===== DATA SHOWN

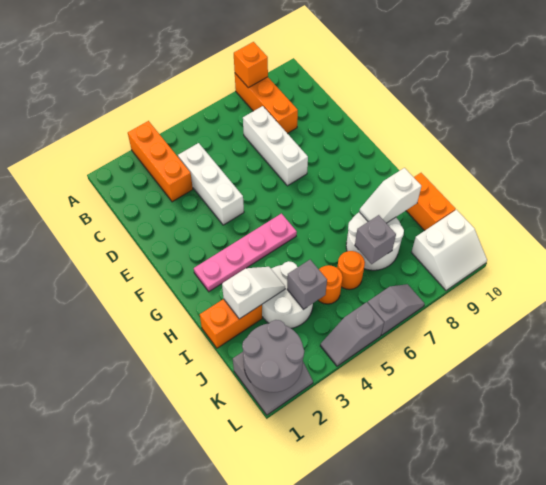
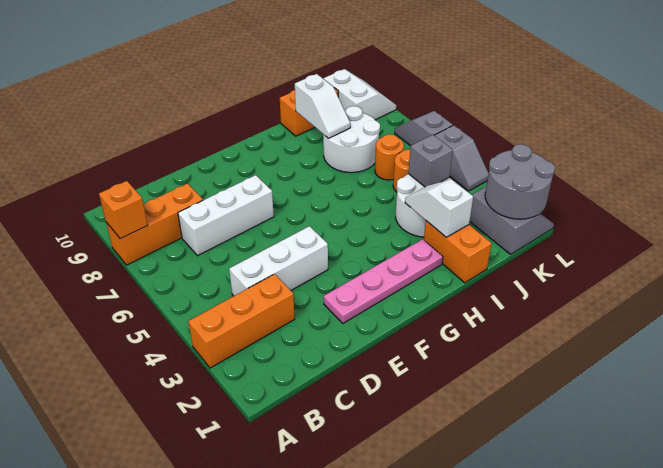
pink plate G2:G5 level 1 -> pink plate E2:H2 level 1
grey brick J7 level 2 -> none

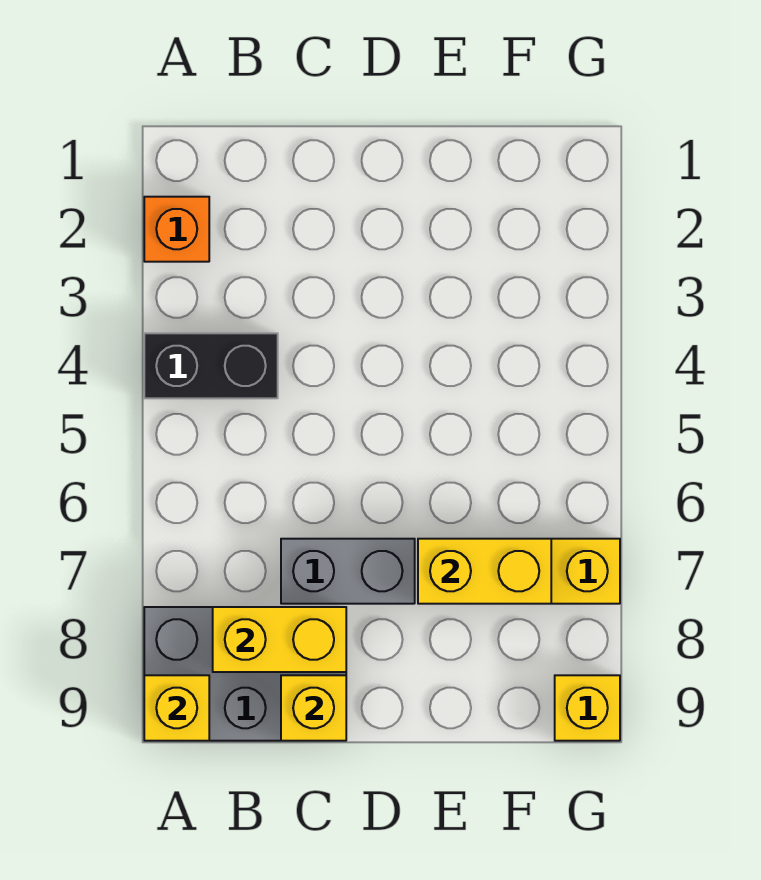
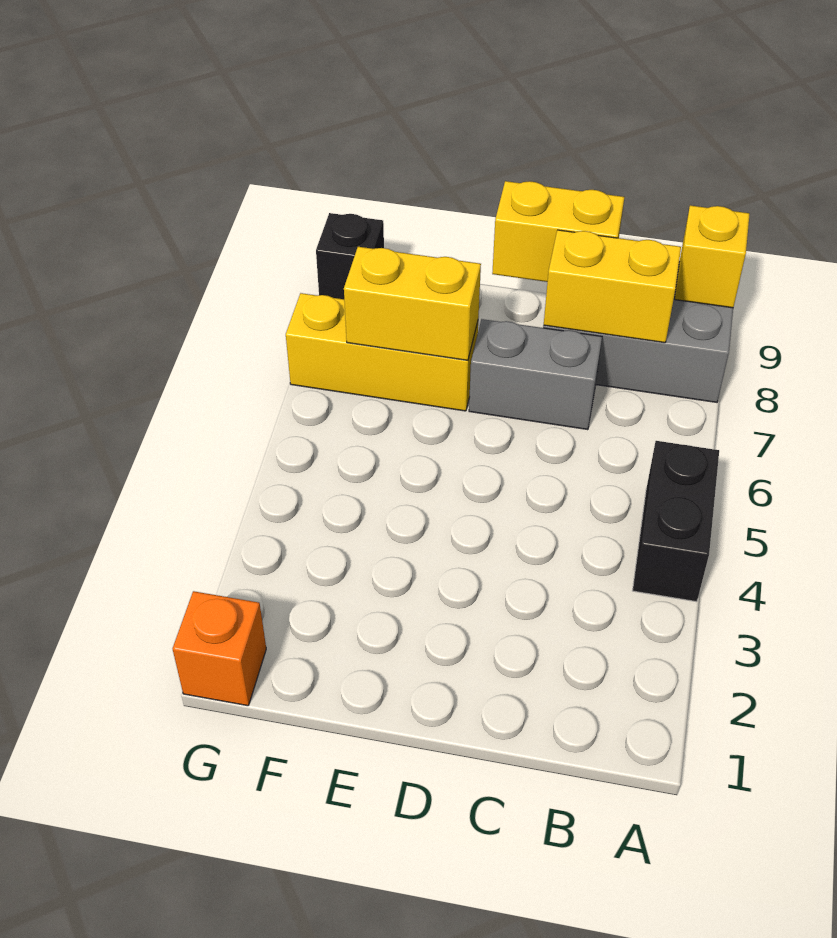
orange brick A2 level 1 -> orange brick G1 level 1
black brick A4:B4 level 1 -> black brick A4:A5 level 1
yellow brick C9 level 2 -> yellow brick C9:D9 level 2
yellow brick G9 level 1 -> black brick G9 level 1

==========

» TASK REQUIREMENTS
Look over the records. Copy the lines that include the word "yellow".

» RESPONSE TO THIS EXERCISE
yellow brick C9 level 2 -> yellow brick C9:D9 level 2
yellow brick G9 level 1 -> black brick G9 level 1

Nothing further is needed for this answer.